■ Given data:
........

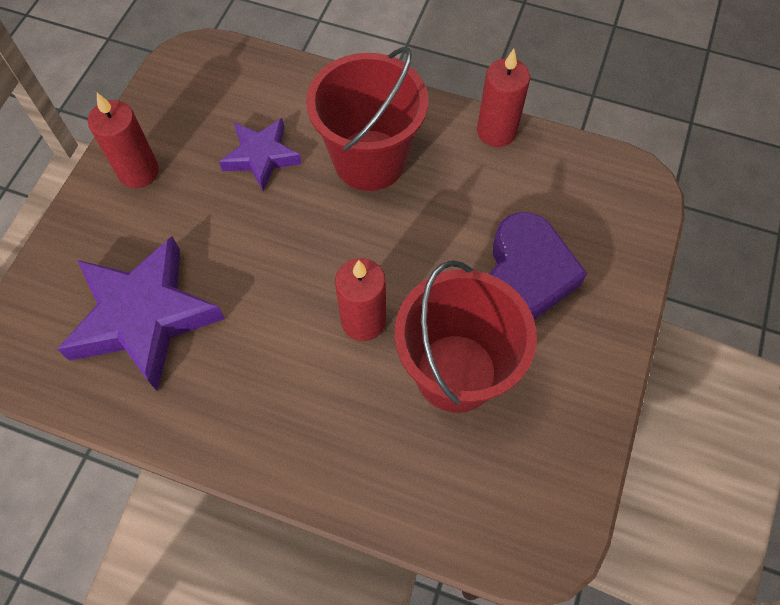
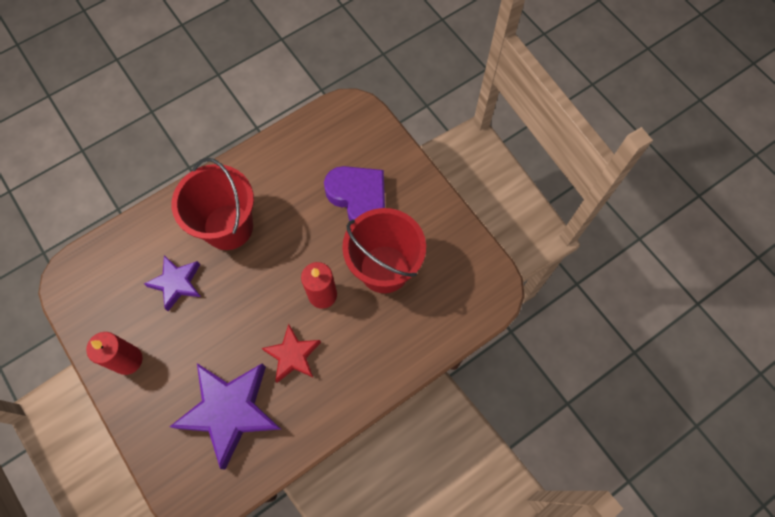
camera: 55 degrees left, 5 degrees up
(260, 340) = (293, 355): none -> red star
(496, 131) = (264, 151): red candle -> none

........

■ Problem to solve:
In the copy, include no pictures; everything else in the material should be written out exactly.

■ Result of this exercise:
camera: 55 degrees left, 5 degrees up
(260, 340) = (293, 355): none -> red star
(496, 131) = (264, 151): red candle -> none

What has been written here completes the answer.